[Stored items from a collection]
■ ■ ■ ■

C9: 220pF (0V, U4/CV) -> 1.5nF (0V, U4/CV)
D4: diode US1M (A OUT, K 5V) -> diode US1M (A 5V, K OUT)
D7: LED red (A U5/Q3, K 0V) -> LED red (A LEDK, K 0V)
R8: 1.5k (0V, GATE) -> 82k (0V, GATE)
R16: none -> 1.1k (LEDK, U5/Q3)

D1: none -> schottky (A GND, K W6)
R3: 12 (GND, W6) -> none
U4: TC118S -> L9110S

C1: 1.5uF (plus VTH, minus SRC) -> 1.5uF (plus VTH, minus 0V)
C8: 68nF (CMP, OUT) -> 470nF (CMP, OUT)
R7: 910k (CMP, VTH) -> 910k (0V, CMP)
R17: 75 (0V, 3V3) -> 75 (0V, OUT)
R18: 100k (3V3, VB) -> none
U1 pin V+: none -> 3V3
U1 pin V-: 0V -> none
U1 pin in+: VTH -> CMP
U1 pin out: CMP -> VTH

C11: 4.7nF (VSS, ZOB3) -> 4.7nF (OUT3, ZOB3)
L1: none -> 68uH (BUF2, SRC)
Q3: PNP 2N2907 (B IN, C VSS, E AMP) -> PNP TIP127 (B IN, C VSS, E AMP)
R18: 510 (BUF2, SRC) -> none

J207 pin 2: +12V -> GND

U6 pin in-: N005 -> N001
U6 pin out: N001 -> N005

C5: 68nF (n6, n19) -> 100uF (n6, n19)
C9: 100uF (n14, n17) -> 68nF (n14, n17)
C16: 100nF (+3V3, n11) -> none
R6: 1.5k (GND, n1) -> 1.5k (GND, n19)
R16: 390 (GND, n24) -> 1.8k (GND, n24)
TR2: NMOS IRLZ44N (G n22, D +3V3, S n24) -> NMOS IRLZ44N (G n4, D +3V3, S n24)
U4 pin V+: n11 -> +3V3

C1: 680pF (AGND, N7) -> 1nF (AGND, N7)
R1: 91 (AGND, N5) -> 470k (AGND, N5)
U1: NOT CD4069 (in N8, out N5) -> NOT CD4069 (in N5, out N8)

■ ■ ■ ■

Retype the entries exactly; leave nothing out.

TASK RESULT:
C9: 220pF (0V, U4/CV) -> 1.5nF (0V, U4/CV)
D4: diode US1M (A OUT, K 5V) -> diode US1M (A 5V, K OUT)
D7: LED red (A U5/Q3, K 0V) -> LED red (A LEDK, K 0V)
R8: 1.5k (0V, GATE) -> 82k (0V, GATE)
R16: none -> 1.1k (LEDK, U5/Q3)

D1: none -> schottky (A GND, K W6)
R3: 12 (GND, W6) -> none
U4: TC118S -> L9110S

C1: 1.5uF (plus VTH, minus SRC) -> 1.5uF (plus VTH, minus 0V)
C8: 68nF (CMP, OUT) -> 470nF (CMP, OUT)
R7: 910k (CMP, VTH) -> 910k (0V, CMP)
R17: 75 (0V, 3V3) -> 75 (0V, OUT)
R18: 100k (3V3, VB) -> none
U1 pin V+: none -> 3V3
U1 pin V-: 0V -> none
U1 pin in+: VTH -> CMP
U1 pin out: CMP -> VTH

C11: 4.7nF (VSS, ZOB3) -> 4.7nF (OUT3, ZOB3)
L1: none -> 68uH (BUF2, SRC)
Q3: PNP 2N2907 (B IN, C VSS, E AMP) -> PNP TIP127 (B IN, C VSS, E AMP)
R18: 510 (BUF2, SRC) -> none

J207 pin 2: +12V -> GND

U6 pin in-: N005 -> N001
U6 pin out: N001 -> N005

C5: 68nF (n6, n19) -> 100uF (n6, n19)
C9: 100uF (n14, n17) -> 68nF (n14, n17)
C16: 100nF (+3V3, n11) -> none
R6: 1.5k (GND, n1) -> 1.5k (GND, n19)
R16: 390 (GND, n24) -> 1.8k (GND, n24)
TR2: NMOS IRLZ44N (G n22, D +3V3, S n24) -> NMOS IRLZ44N (G n4, D +3V3, S n24)
U4 pin V+: n11 -> +3V3

C1: 680pF (AGND, N7) -> 1nF (AGND, N7)
R1: 91 (AGND, N5) -> 470k (AGND, N5)
U1: NOT CD4069 (in N8, out N5) -> NOT CD4069 (in N5, out N8)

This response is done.